(Data excerpts)
┌──
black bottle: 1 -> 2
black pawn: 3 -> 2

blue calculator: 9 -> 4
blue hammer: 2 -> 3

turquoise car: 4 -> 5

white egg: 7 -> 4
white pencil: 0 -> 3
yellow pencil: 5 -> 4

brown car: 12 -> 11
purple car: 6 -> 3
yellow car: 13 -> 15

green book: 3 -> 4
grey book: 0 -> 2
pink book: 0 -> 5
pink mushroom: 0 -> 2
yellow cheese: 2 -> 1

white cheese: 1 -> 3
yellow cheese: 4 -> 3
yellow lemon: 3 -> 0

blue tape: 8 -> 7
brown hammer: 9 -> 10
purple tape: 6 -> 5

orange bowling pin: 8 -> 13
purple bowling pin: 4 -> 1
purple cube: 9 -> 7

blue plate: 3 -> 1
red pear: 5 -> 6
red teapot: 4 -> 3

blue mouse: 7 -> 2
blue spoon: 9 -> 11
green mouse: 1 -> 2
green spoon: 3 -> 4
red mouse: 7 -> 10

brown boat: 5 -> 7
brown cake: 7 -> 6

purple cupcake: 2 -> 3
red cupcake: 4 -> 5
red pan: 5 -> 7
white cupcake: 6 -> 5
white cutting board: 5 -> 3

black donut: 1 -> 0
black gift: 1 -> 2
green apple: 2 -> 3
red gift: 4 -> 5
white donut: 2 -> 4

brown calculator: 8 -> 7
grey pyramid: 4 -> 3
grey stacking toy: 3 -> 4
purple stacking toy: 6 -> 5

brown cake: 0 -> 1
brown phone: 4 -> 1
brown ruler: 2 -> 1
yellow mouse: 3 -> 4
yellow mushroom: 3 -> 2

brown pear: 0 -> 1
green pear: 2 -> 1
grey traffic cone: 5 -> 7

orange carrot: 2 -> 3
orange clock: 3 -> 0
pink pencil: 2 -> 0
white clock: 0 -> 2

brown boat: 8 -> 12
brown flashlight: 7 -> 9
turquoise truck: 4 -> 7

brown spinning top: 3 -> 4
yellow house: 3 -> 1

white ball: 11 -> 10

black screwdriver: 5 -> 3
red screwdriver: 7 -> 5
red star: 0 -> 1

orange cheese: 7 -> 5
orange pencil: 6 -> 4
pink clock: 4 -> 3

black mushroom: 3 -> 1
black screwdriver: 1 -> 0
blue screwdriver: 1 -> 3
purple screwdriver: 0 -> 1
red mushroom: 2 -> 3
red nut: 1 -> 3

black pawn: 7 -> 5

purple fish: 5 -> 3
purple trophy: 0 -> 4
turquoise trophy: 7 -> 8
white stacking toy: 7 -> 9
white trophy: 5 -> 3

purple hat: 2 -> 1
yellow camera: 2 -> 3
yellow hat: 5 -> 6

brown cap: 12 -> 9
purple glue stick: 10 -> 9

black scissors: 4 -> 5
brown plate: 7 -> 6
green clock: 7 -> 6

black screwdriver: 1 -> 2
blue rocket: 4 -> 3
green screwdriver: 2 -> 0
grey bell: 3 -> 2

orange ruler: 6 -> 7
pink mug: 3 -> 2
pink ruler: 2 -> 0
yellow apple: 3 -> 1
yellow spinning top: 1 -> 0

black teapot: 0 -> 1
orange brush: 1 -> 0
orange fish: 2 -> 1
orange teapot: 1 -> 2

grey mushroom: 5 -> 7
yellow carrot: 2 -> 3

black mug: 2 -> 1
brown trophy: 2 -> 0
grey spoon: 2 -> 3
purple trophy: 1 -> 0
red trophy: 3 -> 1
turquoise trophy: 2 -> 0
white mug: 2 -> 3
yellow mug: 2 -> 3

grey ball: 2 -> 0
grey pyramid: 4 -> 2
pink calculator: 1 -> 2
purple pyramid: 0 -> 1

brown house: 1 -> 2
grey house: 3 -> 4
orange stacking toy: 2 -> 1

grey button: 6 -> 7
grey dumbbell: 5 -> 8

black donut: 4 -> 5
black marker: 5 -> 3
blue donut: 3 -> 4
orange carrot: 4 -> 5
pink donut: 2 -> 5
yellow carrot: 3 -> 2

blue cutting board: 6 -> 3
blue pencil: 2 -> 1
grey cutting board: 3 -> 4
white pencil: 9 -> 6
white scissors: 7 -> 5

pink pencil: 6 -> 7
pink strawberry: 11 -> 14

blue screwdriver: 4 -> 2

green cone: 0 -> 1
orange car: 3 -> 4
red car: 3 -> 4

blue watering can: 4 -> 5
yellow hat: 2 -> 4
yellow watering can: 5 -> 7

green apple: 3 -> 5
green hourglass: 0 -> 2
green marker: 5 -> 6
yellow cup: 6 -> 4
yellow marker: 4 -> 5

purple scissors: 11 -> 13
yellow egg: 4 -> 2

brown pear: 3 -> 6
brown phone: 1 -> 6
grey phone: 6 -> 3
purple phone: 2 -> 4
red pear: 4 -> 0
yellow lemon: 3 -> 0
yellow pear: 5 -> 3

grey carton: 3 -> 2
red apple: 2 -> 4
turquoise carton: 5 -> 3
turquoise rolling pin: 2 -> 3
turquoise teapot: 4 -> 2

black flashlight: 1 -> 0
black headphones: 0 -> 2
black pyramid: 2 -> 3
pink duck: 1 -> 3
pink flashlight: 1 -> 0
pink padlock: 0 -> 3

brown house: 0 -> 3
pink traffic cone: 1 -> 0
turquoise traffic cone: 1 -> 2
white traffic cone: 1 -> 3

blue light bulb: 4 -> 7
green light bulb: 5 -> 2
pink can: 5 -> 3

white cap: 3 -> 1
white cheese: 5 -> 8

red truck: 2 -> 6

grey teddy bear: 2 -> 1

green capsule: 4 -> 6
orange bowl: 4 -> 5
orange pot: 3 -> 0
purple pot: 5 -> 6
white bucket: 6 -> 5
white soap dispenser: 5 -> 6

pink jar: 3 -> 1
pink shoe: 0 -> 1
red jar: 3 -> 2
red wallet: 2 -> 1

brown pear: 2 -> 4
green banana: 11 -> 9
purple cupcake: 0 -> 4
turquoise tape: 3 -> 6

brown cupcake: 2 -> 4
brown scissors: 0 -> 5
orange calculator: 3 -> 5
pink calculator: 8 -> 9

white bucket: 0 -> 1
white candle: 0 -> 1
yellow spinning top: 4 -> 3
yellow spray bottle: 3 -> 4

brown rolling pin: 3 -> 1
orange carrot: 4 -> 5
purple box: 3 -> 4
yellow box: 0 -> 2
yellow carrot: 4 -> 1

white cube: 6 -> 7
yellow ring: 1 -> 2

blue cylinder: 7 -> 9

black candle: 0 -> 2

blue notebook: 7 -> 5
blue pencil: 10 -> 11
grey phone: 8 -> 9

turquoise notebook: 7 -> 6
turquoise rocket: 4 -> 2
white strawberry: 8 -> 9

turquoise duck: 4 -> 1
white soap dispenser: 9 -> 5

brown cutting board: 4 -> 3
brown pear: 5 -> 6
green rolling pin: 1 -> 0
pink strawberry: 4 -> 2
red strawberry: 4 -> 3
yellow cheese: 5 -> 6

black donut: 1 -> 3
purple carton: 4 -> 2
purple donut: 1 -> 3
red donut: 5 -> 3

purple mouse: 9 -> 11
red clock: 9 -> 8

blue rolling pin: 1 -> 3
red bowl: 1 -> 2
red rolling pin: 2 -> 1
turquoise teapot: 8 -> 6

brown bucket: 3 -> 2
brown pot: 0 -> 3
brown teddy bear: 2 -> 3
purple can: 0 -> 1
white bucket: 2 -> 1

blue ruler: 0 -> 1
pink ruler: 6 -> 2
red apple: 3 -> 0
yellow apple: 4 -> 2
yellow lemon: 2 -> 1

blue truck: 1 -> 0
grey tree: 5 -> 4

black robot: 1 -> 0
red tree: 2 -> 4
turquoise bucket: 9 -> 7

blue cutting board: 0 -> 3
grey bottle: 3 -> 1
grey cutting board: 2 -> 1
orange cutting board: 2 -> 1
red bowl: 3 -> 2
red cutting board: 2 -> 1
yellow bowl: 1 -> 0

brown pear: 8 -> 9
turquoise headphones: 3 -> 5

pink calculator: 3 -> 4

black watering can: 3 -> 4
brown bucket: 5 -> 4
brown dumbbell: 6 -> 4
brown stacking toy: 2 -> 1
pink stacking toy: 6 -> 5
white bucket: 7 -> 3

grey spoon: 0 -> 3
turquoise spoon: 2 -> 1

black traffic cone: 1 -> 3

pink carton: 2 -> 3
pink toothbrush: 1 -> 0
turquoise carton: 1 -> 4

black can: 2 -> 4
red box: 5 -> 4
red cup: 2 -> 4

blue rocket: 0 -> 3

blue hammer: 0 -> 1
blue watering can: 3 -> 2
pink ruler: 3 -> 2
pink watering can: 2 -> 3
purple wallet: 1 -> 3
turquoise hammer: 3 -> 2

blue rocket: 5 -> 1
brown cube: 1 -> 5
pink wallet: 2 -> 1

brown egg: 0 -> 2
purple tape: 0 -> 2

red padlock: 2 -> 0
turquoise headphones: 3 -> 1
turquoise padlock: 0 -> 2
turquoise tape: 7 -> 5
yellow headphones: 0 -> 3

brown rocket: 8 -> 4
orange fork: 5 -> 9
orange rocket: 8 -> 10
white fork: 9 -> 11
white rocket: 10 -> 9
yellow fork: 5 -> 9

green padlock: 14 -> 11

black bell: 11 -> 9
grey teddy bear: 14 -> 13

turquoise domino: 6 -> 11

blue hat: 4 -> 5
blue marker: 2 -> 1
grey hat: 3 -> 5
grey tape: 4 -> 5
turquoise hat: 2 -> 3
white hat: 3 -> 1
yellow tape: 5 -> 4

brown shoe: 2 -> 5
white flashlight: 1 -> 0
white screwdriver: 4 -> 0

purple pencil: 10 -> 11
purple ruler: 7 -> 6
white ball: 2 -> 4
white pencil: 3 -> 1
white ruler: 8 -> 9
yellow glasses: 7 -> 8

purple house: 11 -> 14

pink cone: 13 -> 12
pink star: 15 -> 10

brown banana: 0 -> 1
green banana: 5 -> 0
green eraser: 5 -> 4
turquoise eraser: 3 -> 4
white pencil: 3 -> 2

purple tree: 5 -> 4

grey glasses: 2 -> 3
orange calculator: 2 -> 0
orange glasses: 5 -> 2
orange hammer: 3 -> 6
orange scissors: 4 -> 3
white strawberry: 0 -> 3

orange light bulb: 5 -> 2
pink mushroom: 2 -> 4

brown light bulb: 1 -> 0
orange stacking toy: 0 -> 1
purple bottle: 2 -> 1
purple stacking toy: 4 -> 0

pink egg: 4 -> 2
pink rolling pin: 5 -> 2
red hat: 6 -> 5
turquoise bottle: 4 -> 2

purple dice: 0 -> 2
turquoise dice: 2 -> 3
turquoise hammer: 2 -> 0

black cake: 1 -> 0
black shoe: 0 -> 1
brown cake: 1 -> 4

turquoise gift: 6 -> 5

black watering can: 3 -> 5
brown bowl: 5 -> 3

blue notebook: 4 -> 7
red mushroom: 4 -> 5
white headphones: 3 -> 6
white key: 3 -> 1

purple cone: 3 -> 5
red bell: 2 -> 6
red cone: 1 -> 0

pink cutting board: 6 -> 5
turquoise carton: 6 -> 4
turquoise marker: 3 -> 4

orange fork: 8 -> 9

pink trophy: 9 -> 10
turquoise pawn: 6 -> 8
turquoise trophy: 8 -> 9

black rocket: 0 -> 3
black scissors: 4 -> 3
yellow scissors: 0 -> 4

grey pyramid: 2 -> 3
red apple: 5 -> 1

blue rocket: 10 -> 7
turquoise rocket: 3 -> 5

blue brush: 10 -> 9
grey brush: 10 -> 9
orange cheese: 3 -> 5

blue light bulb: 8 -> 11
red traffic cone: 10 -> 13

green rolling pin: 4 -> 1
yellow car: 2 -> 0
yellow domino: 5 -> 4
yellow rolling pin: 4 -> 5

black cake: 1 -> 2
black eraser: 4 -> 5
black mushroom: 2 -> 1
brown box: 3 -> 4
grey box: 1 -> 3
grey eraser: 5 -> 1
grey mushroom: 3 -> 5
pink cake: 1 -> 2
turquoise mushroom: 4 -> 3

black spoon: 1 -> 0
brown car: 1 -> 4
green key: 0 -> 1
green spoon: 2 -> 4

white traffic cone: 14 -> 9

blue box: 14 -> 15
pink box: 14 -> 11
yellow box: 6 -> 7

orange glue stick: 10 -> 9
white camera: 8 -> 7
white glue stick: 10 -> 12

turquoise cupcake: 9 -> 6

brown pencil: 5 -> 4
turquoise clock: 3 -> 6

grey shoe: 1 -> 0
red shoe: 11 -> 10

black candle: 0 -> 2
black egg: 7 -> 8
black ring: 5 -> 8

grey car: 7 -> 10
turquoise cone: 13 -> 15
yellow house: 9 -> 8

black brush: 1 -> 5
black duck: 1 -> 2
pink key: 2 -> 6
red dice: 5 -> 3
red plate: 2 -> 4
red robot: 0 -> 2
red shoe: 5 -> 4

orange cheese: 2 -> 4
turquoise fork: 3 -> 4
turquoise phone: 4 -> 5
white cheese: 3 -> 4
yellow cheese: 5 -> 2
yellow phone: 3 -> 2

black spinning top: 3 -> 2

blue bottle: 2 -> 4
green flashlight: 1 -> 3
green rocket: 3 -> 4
└──
Report back each line of the entries that holds the string "teddy".

■ **PROBLEM SOLUTION**:
grey teddy bear: 2 -> 1
brown teddy bear: 2 -> 3
grey teddy bear: 14 -> 13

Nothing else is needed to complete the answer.